REQUIRED ACTION -
From the entries below, copy every line that holds the word "none".

══ MATERIAL FOR THIS EXERCISE ══

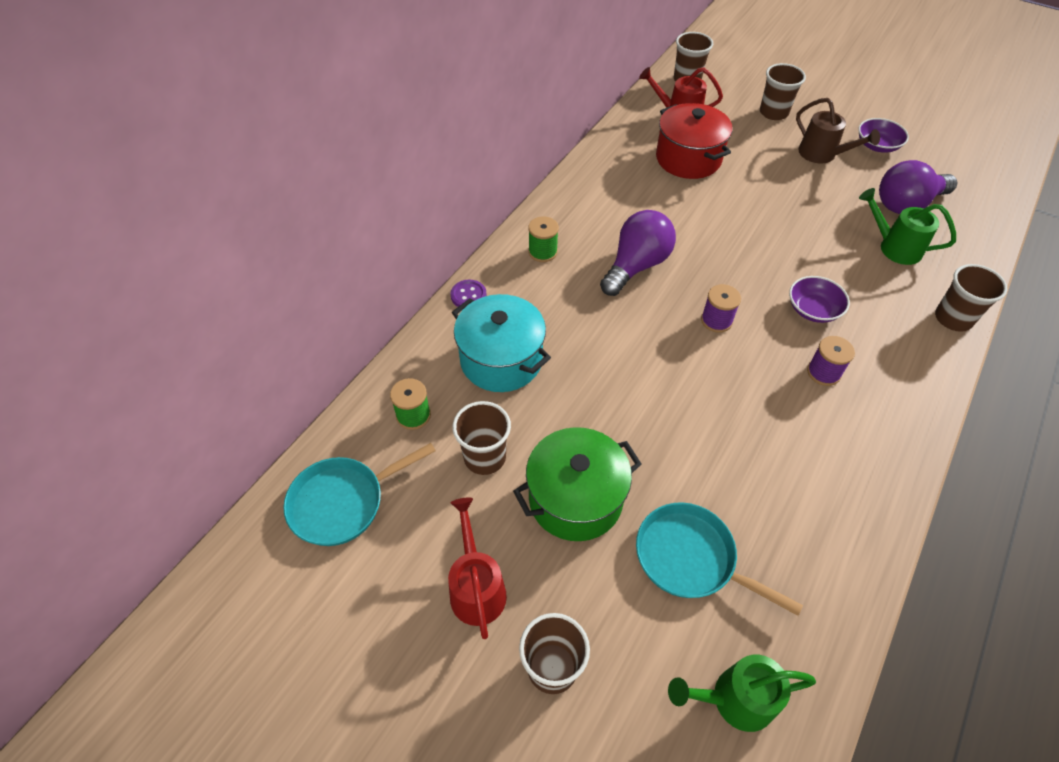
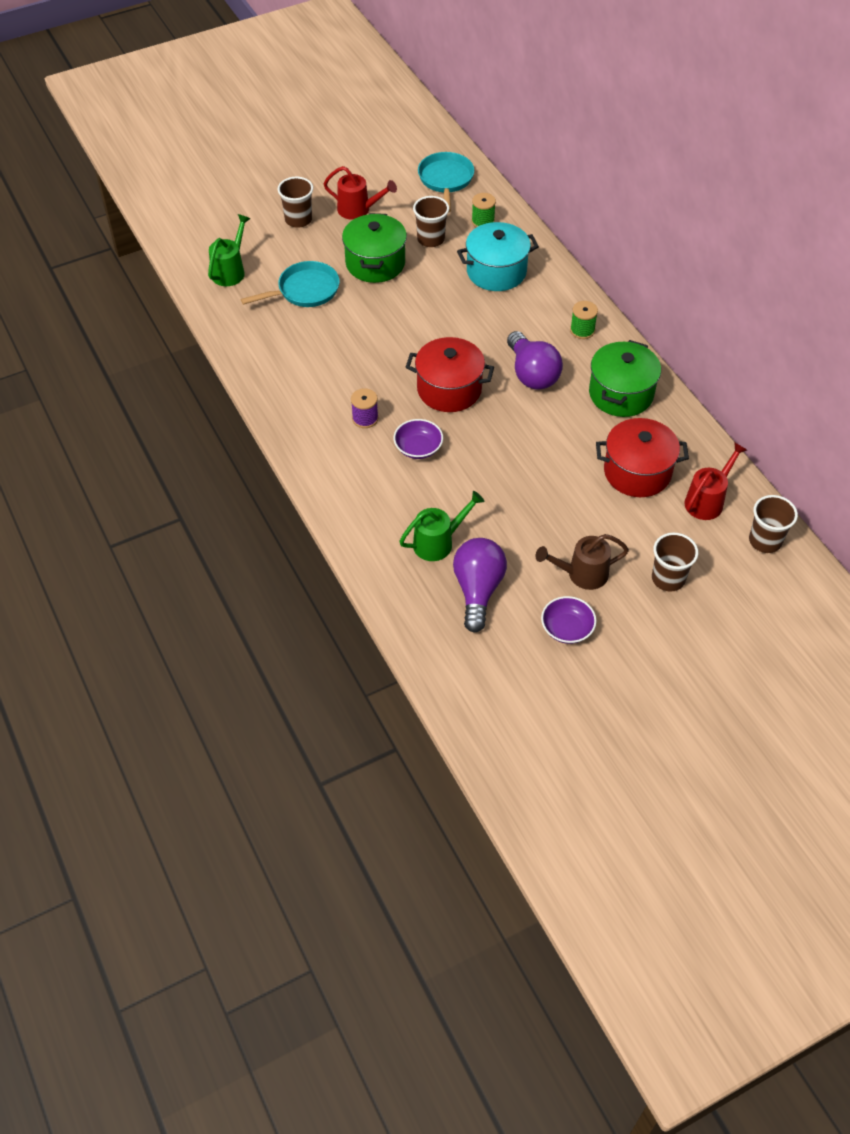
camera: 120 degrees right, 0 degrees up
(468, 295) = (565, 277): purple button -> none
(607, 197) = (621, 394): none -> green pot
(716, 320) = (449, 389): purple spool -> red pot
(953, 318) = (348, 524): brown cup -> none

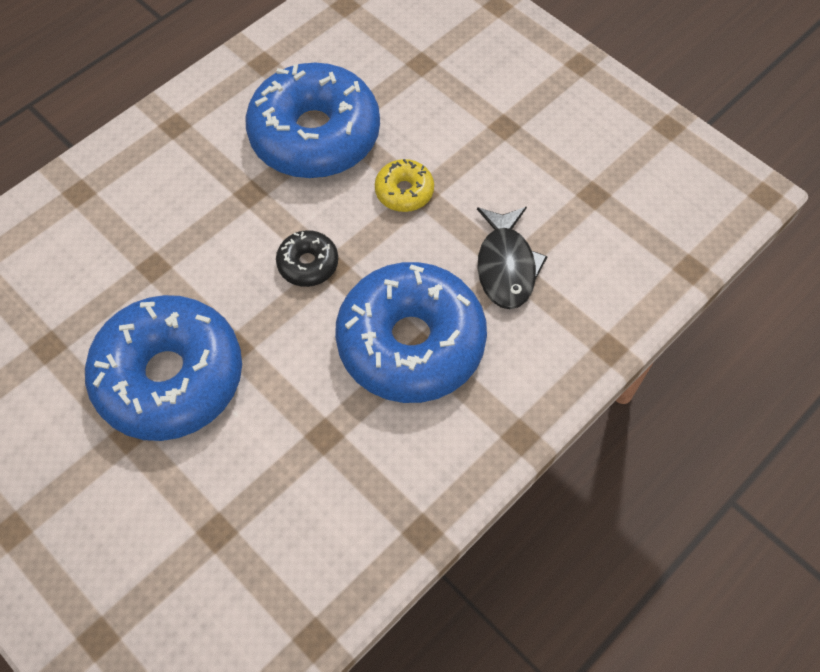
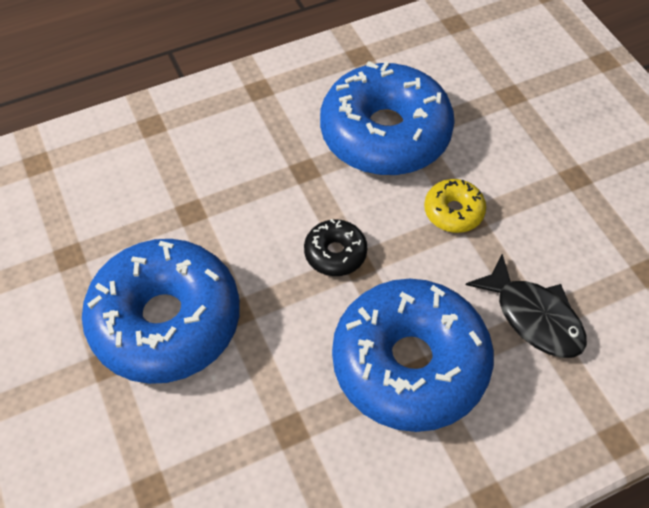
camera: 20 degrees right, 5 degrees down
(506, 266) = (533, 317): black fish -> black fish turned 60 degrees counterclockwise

═══

SOLUTION -
(468, 295) = (565, 277): purple button -> none
(607, 197) = (621, 394): none -> green pot
(953, 318) = (348, 524): brown cup -> none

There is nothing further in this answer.